Supplied data.
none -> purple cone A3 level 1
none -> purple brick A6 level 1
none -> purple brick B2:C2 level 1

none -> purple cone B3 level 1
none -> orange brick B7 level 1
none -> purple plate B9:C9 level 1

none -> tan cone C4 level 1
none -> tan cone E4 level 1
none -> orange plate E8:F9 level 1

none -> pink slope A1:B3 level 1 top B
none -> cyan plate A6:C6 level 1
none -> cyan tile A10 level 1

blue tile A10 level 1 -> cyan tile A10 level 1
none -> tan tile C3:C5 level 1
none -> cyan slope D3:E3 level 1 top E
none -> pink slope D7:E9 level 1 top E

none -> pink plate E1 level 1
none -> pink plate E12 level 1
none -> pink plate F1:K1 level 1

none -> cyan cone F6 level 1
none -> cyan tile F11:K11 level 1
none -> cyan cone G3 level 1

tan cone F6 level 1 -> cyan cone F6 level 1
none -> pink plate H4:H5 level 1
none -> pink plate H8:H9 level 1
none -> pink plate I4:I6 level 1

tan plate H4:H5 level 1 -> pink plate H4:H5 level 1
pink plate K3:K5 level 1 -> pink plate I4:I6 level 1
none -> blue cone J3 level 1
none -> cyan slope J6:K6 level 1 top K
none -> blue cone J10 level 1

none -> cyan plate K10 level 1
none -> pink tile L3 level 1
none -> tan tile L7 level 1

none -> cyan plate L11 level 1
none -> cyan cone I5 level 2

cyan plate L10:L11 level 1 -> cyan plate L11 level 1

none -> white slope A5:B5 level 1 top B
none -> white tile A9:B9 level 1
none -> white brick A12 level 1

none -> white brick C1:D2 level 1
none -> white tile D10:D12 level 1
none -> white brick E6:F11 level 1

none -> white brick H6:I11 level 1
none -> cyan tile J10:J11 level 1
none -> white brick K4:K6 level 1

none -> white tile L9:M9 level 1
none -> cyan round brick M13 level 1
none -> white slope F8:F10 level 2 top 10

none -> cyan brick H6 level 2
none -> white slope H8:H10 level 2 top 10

Exercise instructions. Repeat, without changes, every line from the one that contains "none -> cyan cone I5 level 2" through the final line of the data.

Completed exercise.
none -> cyan cone I5 level 2

cyan plate L10:L11 level 1 -> cyan plate L11 level 1

none -> white slope A5:B5 level 1 top B
none -> white tile A9:B9 level 1
none -> white brick A12 level 1

none -> white brick C1:D2 level 1
none -> white tile D10:D12 level 1
none -> white brick E6:F11 level 1

none -> white brick H6:I11 level 1
none -> cyan tile J10:J11 level 1
none -> white brick K4:K6 level 1

none -> white tile L9:M9 level 1
none -> cyan round brick M13 level 1
none -> white slope F8:F10 level 2 top 10

none -> cyan brick H6 level 2
none -> white slope H8:H10 level 2 top 10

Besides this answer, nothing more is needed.